- [EXERCISE REQUIREMENTS] The whole listing needs to be written out exactly, except for any images.

- [DATA SECTION]

------------

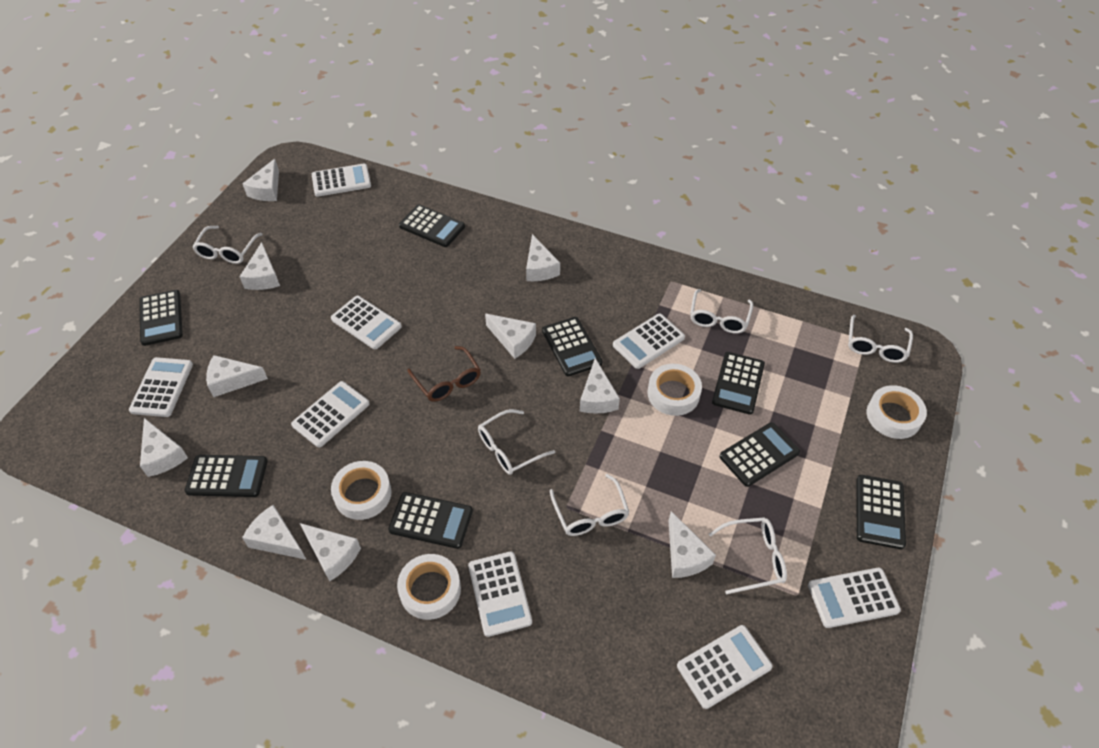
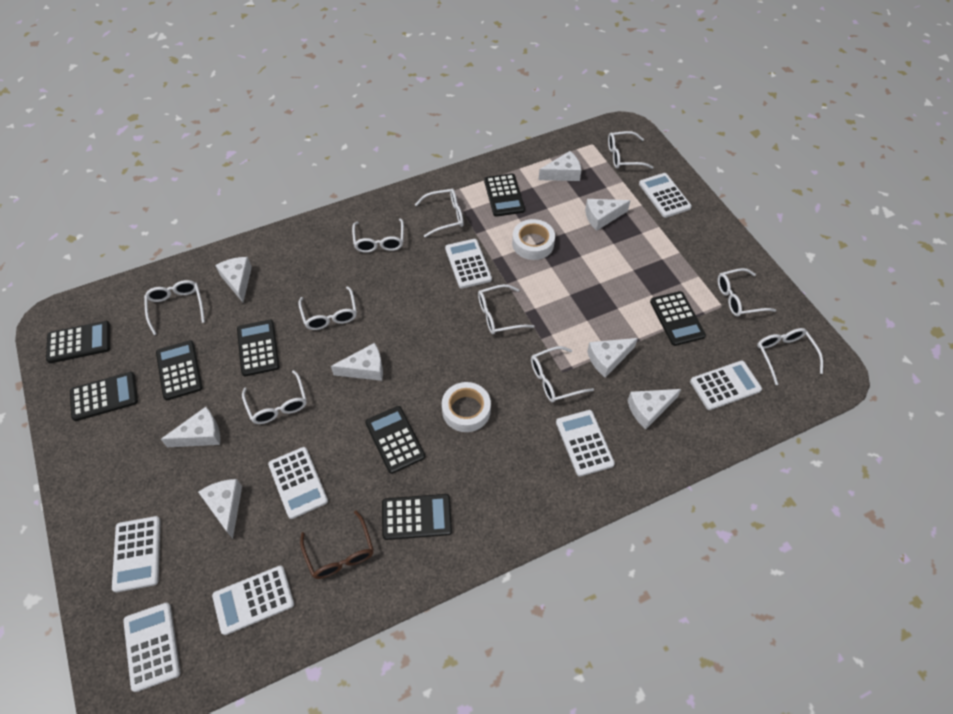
white cheese: 10 -> 8
white glasses: 6 -> 10
white tape: 4 -> 2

------------

- [TASK OUTPUT]
white cheese: 10 -> 8
white glasses: 6 -> 10
white tape: 4 -> 2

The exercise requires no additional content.